#### Data excerpts

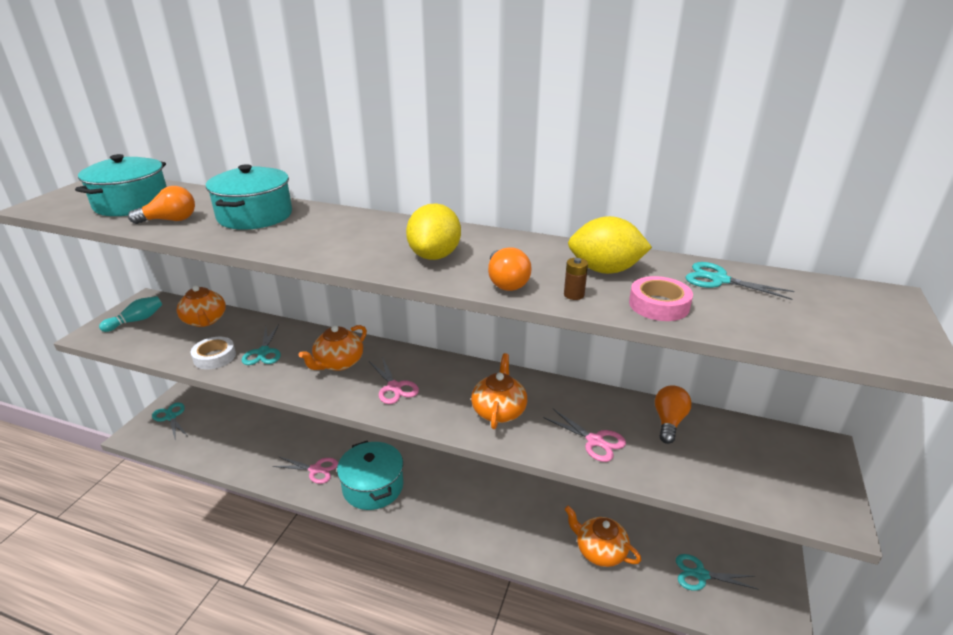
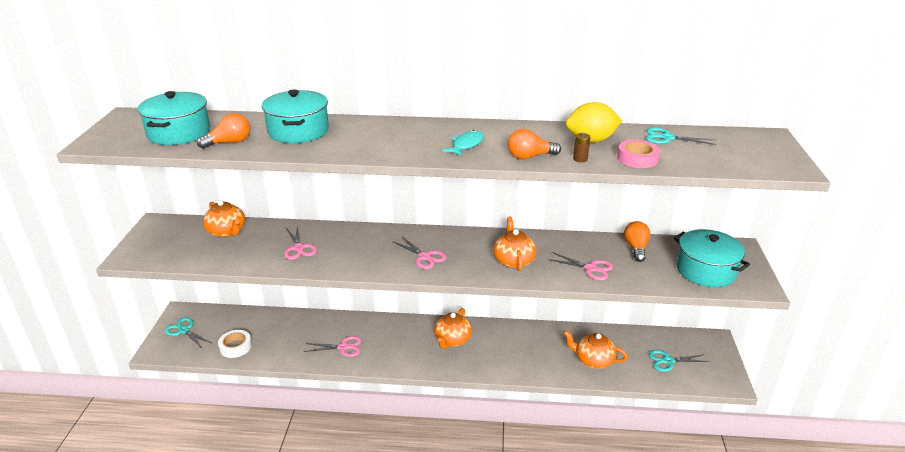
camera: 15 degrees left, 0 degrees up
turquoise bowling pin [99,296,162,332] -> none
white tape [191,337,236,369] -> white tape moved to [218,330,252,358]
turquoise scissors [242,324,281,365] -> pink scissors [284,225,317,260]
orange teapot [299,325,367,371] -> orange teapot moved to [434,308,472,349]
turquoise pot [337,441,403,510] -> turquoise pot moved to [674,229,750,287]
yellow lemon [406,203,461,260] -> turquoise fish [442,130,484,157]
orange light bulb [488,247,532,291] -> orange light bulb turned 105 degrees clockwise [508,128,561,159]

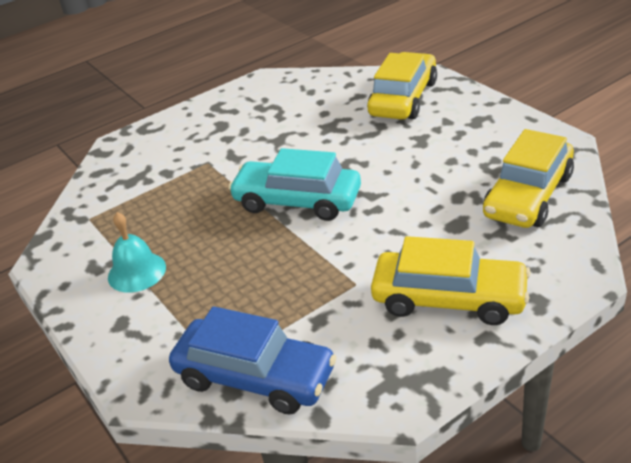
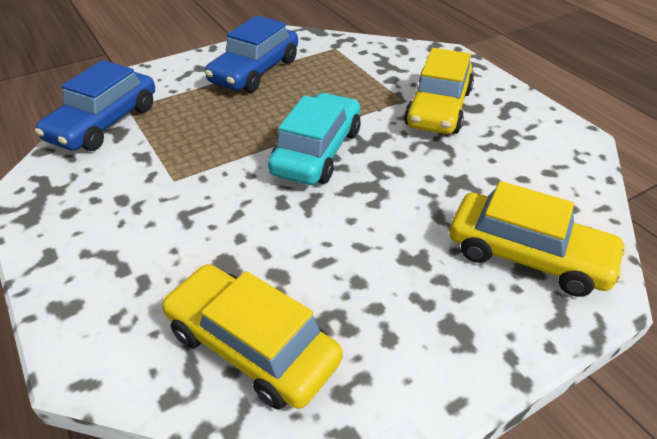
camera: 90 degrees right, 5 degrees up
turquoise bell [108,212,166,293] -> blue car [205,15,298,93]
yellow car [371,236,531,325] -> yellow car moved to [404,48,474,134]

########

Action item: Although the records hold pictures, return only what remains, word for word.

The completed task:
camera: 15 degrees left, 0 degrees up
turquoise bowling pin [99,296,162,332] -> none
white tape [191,337,236,369] -> white tape moved to [218,330,252,358]
turquoise scissors [242,324,281,365] -> pink scissors [284,225,317,260]
orange teapot [299,325,367,371] -> orange teapot moved to [434,308,472,349]
turquoise pot [337,441,403,510] -> turquoise pot moved to [674,229,750,287]
yellow lemon [406,203,461,260] -> turquoise fish [442,130,484,157]
orange light bulb [488,247,532,291] -> orange light bulb turned 105 degrees clockwise [508,128,561,159]

camera: 90 degrees right, 5 degrees up
turquoise bell [108,212,166,293] -> blue car [205,15,298,93]
yellow car [371,236,531,325] -> yellow car moved to [404,48,474,134]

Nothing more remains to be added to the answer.